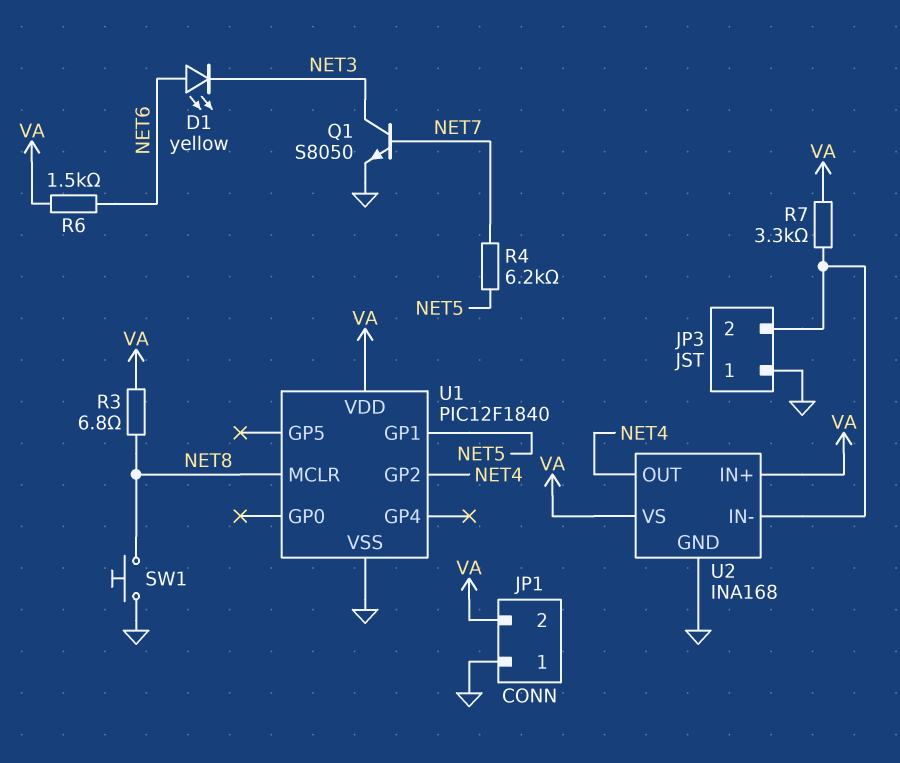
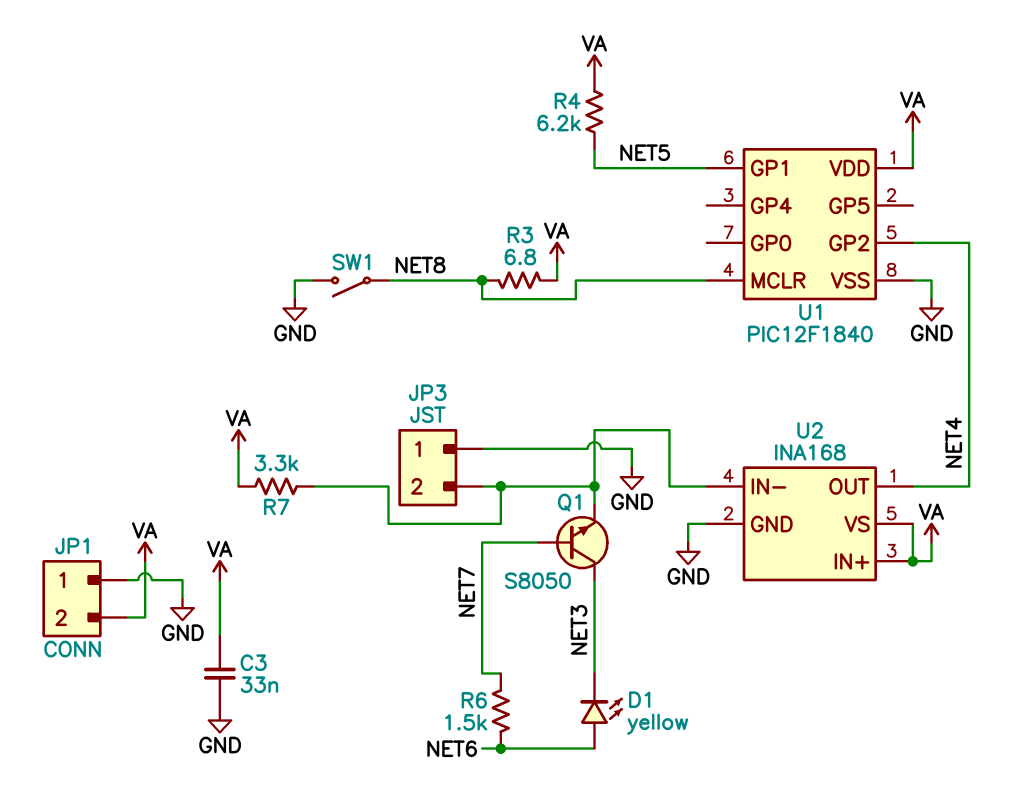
C3: none -> 33nF (GND, VA)
Q1: NPN S8050 (B NET7, C NET3, E GND) -> NPN S8050 (B NET7, C NET3, E JP3/2)
R4: 6.2k (NET5, NET7) -> 6.2k (NET5, VA)
R6: 1.5k (NET6, VA) -> 1.5k (NET6, NET7)
SW1: button (GND, NET8) -> switch (GND, NET8)

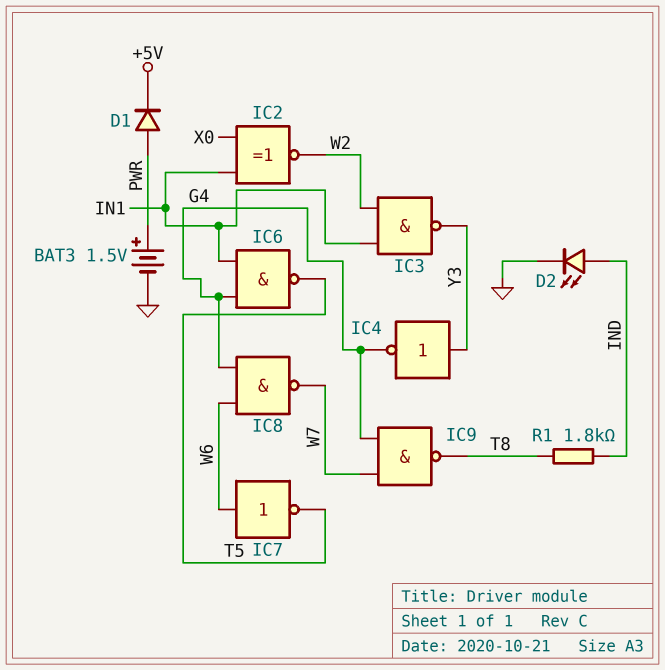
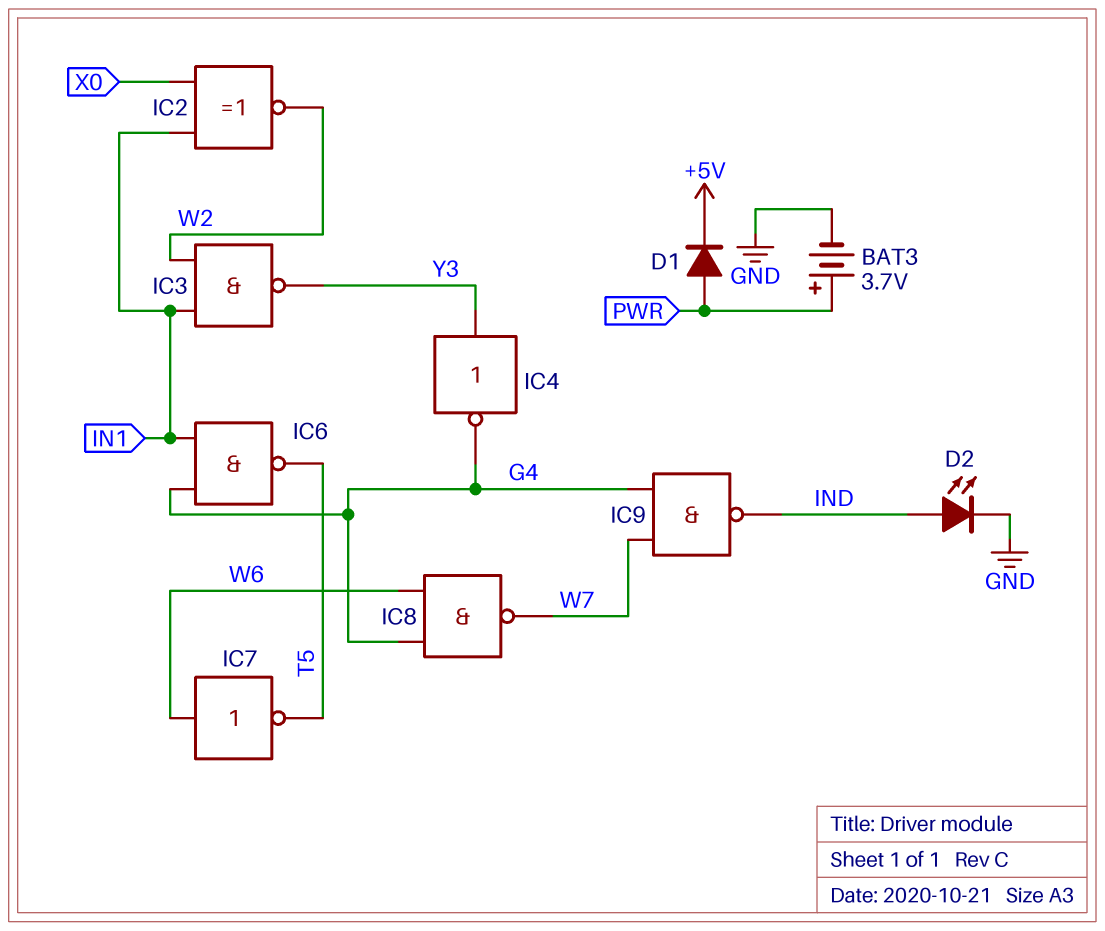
BAT3: 1.5V (plus PWR, minus GND) -> 3.7V (plus PWR, minus GND)
IC9: NAND (in G4, in W7, out T8) -> NAND (in G4, in W7, out IND)
R1: 1.8k (IND, T8) -> none

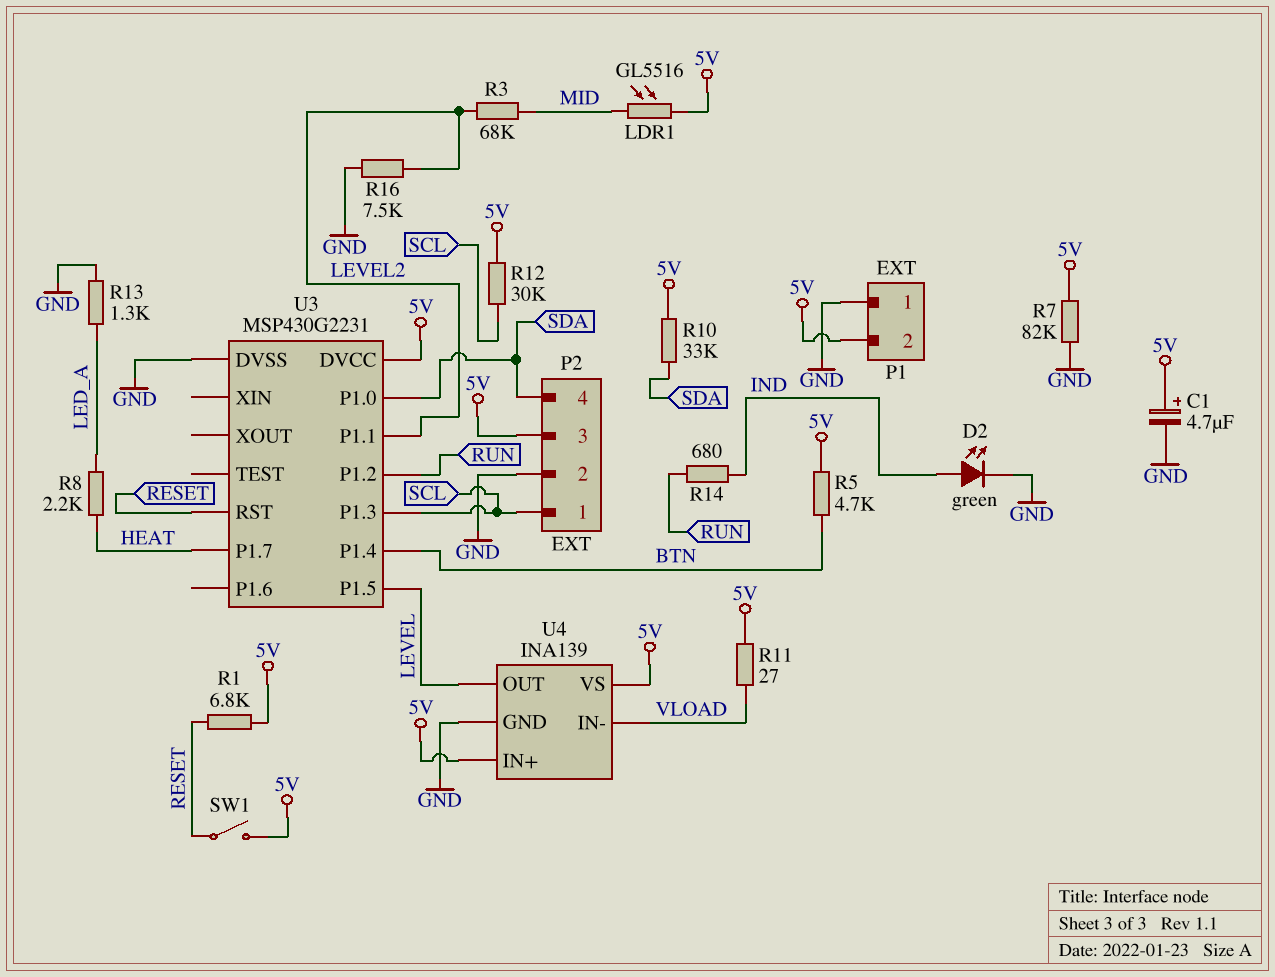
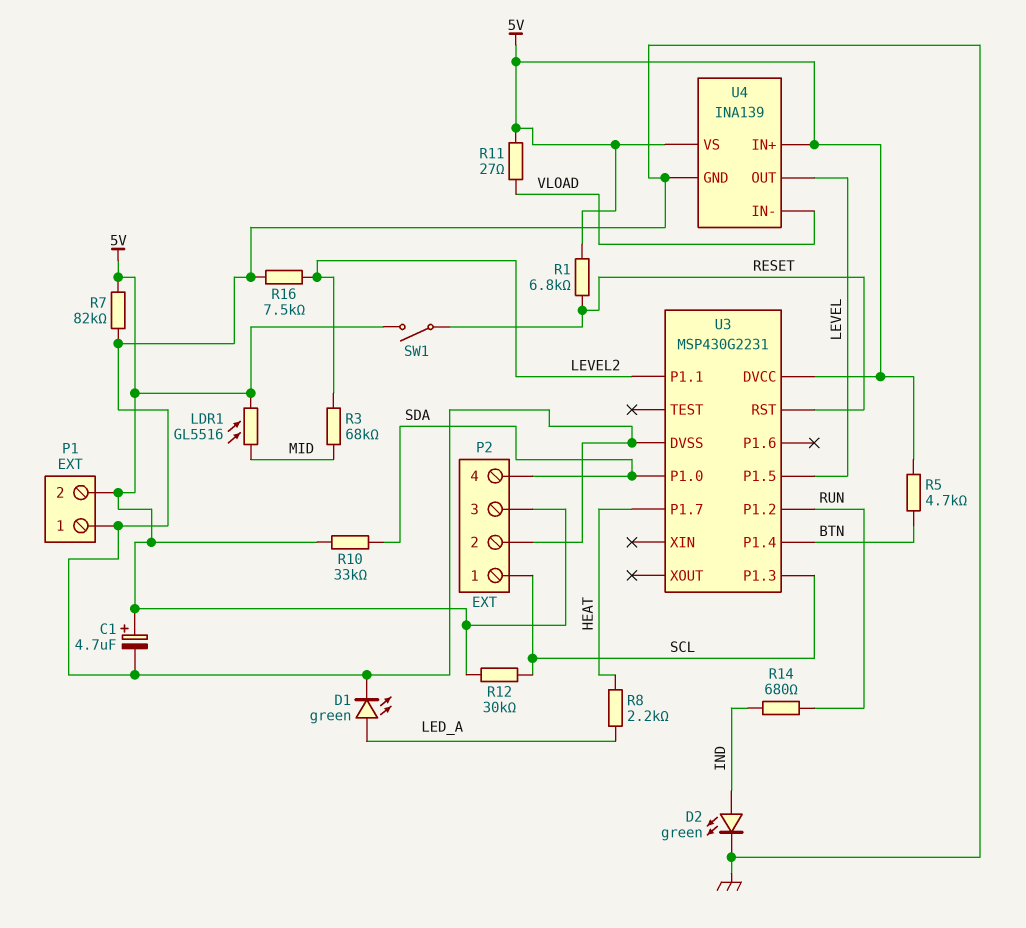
D1: none -> LED green (A LED_A, K GND)
R13: 1.3k (GND, LED_A) -> none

━━━━━━

Once the pictures have been removed, reproduce each line of the material above exactly.

# Finished exercise
C3: none -> 33nF (GND, VA)
Q1: NPN S8050 (B NET7, C NET3, E GND) -> NPN S8050 (B NET7, C NET3, E JP3/2)
R4: 6.2k (NET5, NET7) -> 6.2k (NET5, VA)
R6: 1.5k (NET6, VA) -> 1.5k (NET6, NET7)
SW1: button (GND, NET8) -> switch (GND, NET8)

BAT3: 1.5V (plus PWR, minus GND) -> 3.7V (plus PWR, minus GND)
IC9: NAND (in G4, in W7, out T8) -> NAND (in G4, in W7, out IND)
R1: 1.8k (IND, T8) -> none

D1: none -> LED green (A LED_A, K GND)
R13: 1.3k (GND, LED_A) -> none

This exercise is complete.